### Your assignment
Copy without pictures. Please restate each line of the listing exactly.

### Data for processing
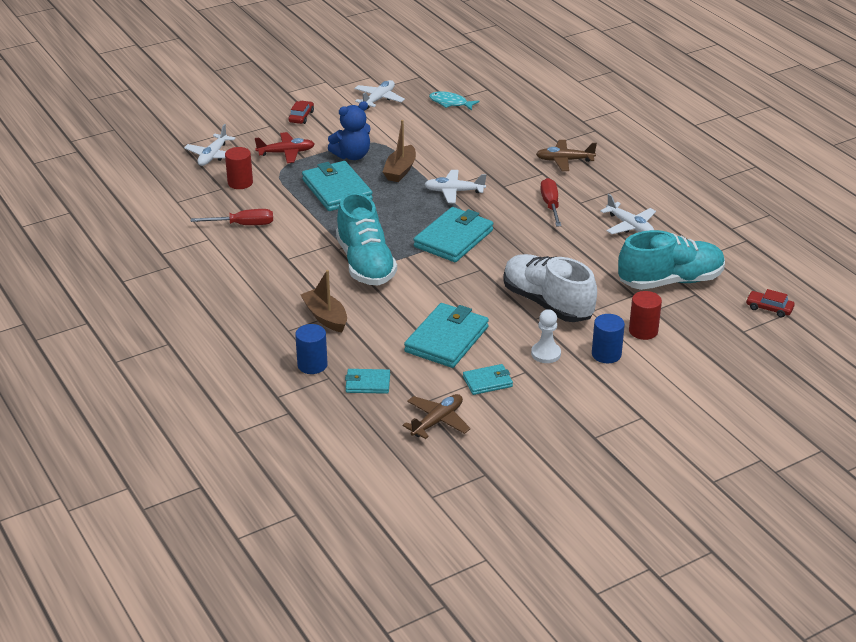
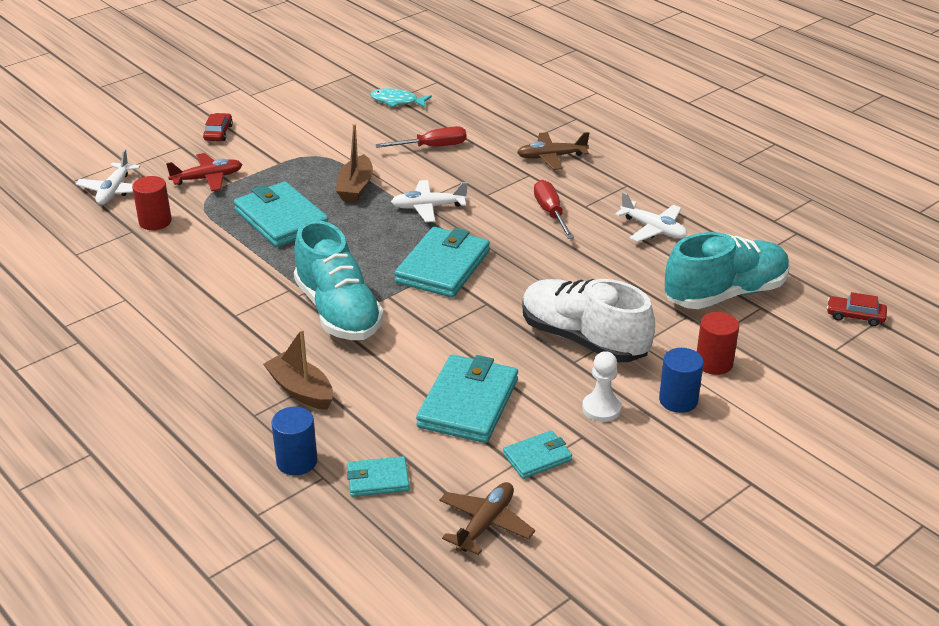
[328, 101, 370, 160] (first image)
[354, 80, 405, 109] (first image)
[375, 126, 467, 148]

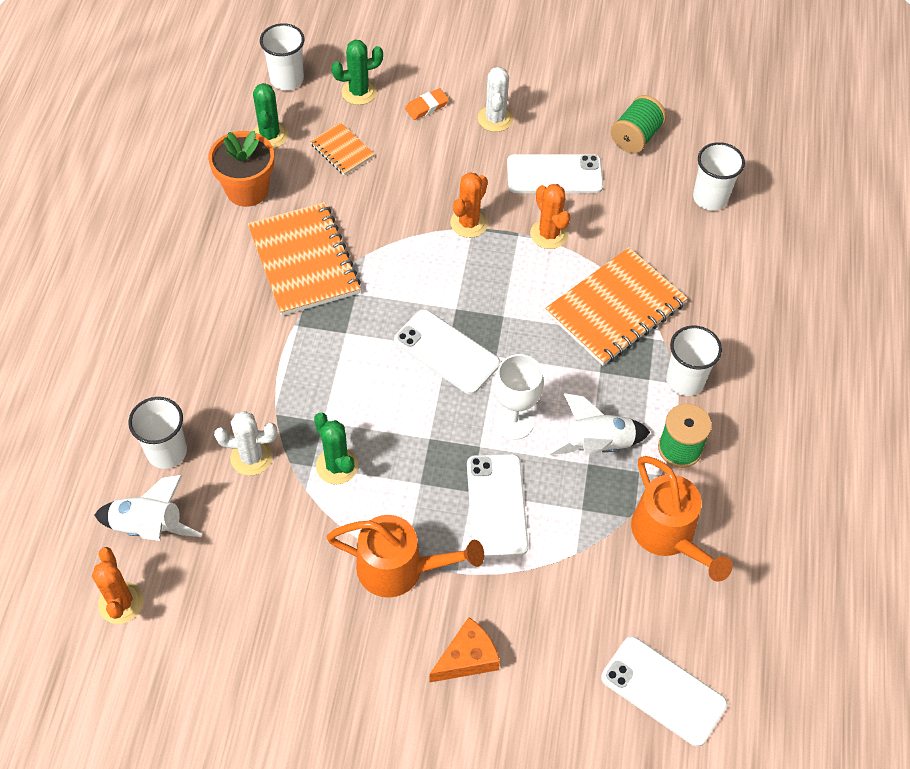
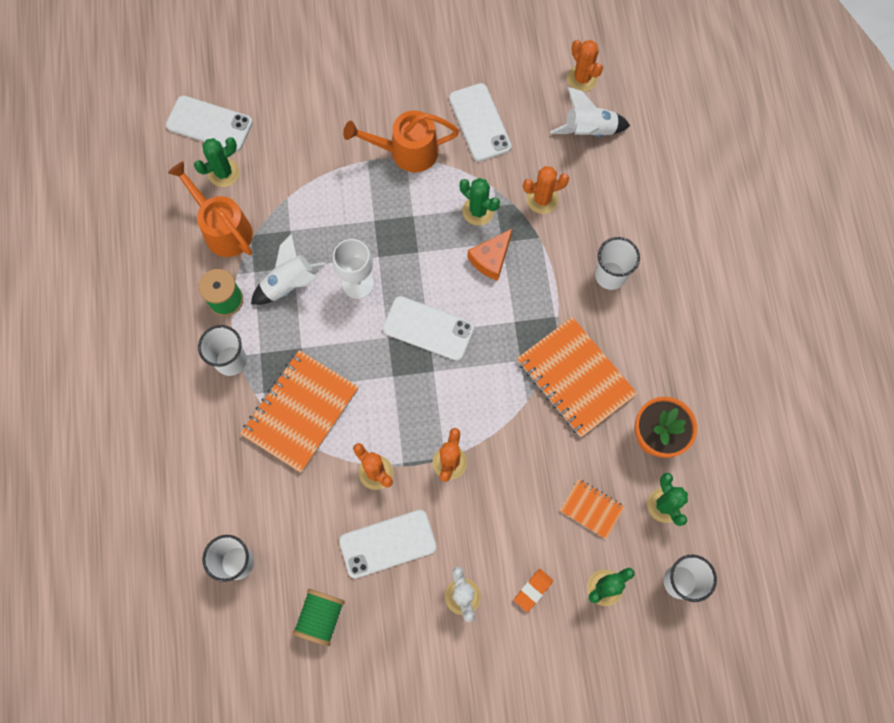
[194, 137, 240, 187]
[595, 237, 640, 290]
[467, 229, 512, 281]
[449, 83, 512, 162]
[523, 166, 569, 214]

### Task output
[328, 101, 370, 160] (first image)
[354, 80, 405, 109] (first image)
[375, 126, 467, 148]

[194, 137, 240, 187]
[595, 237, 640, 290]
[467, 229, 512, 281]
[449, 83, 512, 162]
[523, 166, 569, 214]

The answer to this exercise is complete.